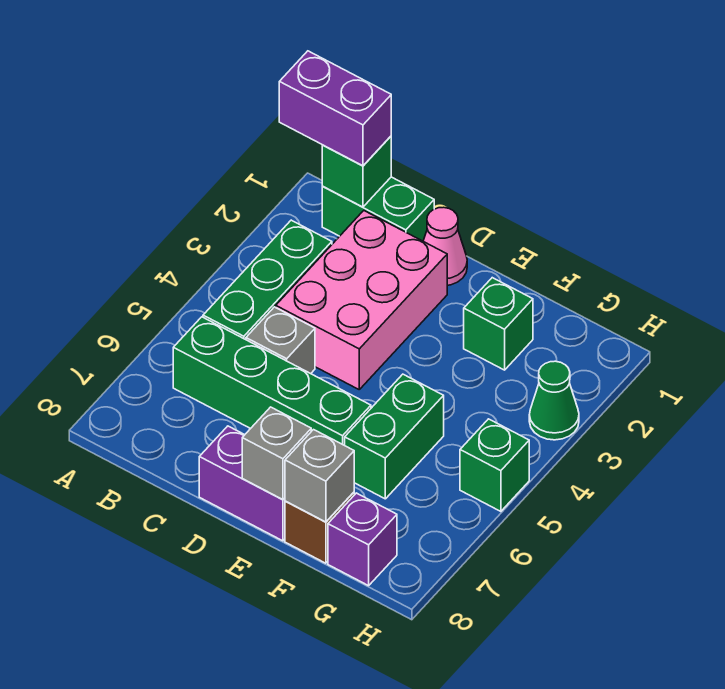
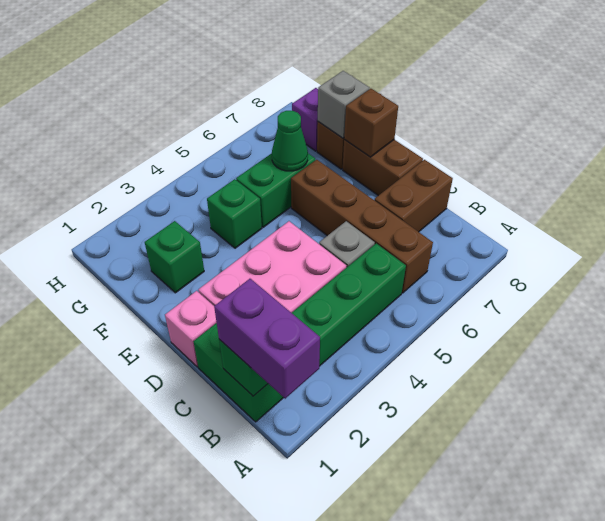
green 1x4 brick [173,317,371,445] -> brown 1x4 brick [291,160,433,293]
none -> brown 1x2 brick [375,160,453,232]
pink 1x1 cone [423,207,467,285] -> pink 1x1 brick [165,291,217,367]
purple 1x2 brick [199,426,285,541] -> brown 1x2 brick [343,140,423,196]
grey 1x1 brick [242,407,311,500] -> brown 1x1 brick [344,89,398,157]
green 1x1 cone [529,361,579,440] -> green 1x1 cone moved to [272,111,308,171]
green 1x1 brick [460,419,529,511] -> green 1x1 brick moved to [207,179,262,248]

- **Description of the task**:
Print exactly the lines of the listing above starting at the line containing "none -> brown 1x2 brick [375,160,453,232]" and ending at the line containing "grey 1x1 brick", both included.

- **Exercise response**:
none -> brown 1x2 brick [375,160,453,232]
pink 1x1 cone [423,207,467,285] -> pink 1x1 brick [165,291,217,367]
purple 1x2 brick [199,426,285,541] -> brown 1x2 brick [343,140,423,196]
grey 1x1 brick [242,407,311,500] -> brown 1x1 brick [344,89,398,157]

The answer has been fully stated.